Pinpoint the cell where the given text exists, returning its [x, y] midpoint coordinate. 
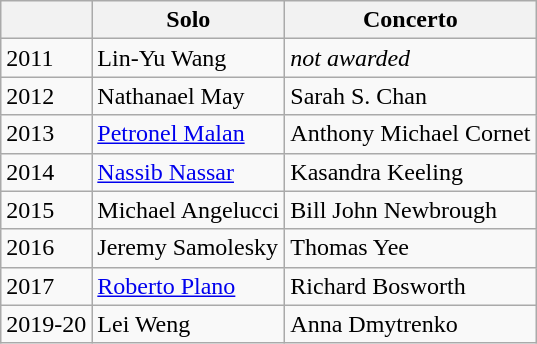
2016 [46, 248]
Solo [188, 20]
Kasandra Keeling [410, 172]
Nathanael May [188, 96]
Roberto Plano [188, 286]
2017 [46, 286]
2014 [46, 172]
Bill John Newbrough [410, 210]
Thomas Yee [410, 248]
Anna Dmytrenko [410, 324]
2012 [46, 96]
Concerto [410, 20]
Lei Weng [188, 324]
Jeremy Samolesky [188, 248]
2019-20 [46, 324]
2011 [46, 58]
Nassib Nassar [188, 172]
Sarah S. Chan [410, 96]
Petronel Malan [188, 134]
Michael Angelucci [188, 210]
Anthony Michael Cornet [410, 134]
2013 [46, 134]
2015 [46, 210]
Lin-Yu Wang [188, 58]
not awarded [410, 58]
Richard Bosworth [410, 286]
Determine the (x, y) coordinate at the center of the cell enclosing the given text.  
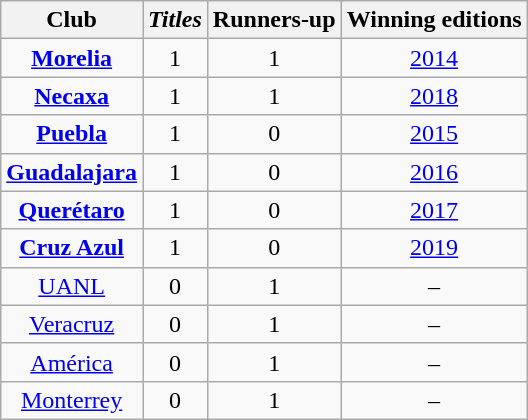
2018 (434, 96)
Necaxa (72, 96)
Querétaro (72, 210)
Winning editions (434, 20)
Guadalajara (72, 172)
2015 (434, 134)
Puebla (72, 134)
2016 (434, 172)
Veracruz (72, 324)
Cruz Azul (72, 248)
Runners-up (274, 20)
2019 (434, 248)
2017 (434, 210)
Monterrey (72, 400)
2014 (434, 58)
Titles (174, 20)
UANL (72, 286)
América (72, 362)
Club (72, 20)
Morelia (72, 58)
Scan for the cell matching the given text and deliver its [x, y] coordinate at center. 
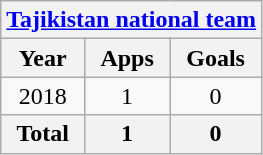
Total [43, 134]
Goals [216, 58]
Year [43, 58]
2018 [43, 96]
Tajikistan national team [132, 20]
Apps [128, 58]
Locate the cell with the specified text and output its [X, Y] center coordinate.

==

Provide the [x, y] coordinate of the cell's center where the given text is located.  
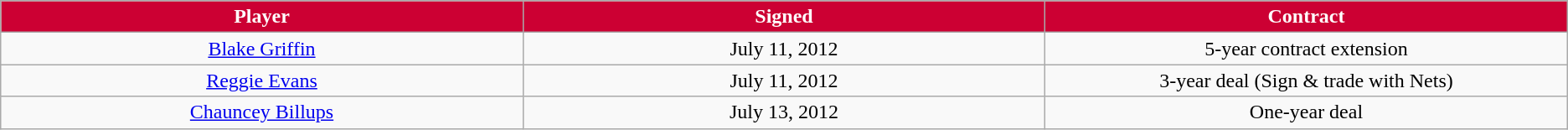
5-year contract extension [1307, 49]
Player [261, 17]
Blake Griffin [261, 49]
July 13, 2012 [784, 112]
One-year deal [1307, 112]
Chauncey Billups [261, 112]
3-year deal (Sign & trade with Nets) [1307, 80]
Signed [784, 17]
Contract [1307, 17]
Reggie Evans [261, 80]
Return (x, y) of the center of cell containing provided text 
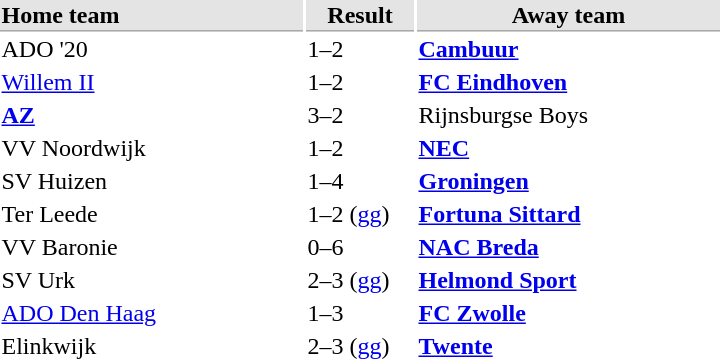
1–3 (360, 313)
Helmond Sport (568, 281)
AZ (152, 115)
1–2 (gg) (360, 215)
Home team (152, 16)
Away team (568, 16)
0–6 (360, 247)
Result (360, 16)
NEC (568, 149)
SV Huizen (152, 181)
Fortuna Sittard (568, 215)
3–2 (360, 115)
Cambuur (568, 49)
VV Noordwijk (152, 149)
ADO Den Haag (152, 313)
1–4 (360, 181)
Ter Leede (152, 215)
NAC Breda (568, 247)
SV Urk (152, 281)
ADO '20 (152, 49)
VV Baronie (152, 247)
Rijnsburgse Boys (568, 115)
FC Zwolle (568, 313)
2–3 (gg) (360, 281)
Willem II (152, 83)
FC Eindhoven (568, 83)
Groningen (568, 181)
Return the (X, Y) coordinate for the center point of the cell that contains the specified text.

> **What this task involves**: Copy the entries word for word, starting at the line that contains "Provide the [x, y]" and ending at the line that contains "Return the (X, Y)". Leave out the pictures.

> **Written answer**:
Provide the [x, y] coordinate of the cell's center where the given text is located.  
5-year contract extension [1307, 49]
Player [261, 17]
Blake Griffin [261, 49]
July 13, 2012 [784, 112]
One-year deal [1307, 112]
Chauncey Billups [261, 112]
3-year deal (Sign & trade with Nets) [1307, 80]
Signed [784, 17]
Contract [1307, 17]
Reggie Evans [261, 80]
Return (x, y) of the center of cell containing provided text 
1–3 (360, 313)
Helmond Sport (568, 281)
AZ (152, 115)
1–2 (gg) (360, 215)
Home team (152, 16)
Away team (568, 16)
0–6 (360, 247)
Result (360, 16)
NEC (568, 149)
SV Huizen (152, 181)
Fortuna Sittard (568, 215)
3–2 (360, 115)
Cambuur (568, 49)
VV Noordwijk (152, 149)
ADO Den Haag (152, 313)
1–4 (360, 181)
Ter Leede (152, 215)
NAC Breda (568, 247)
SV Urk (152, 281)
ADO '20 (152, 49)
VV Baronie (152, 247)
Rijnsburgse Boys (568, 115)
FC Zwolle (568, 313)
2–3 (gg) (360, 281)
Willem II (152, 83)
FC Eindhoven (568, 83)
Groningen (568, 181)
Return the (X, Y) coordinate for the center point of the cell that contains the specified text.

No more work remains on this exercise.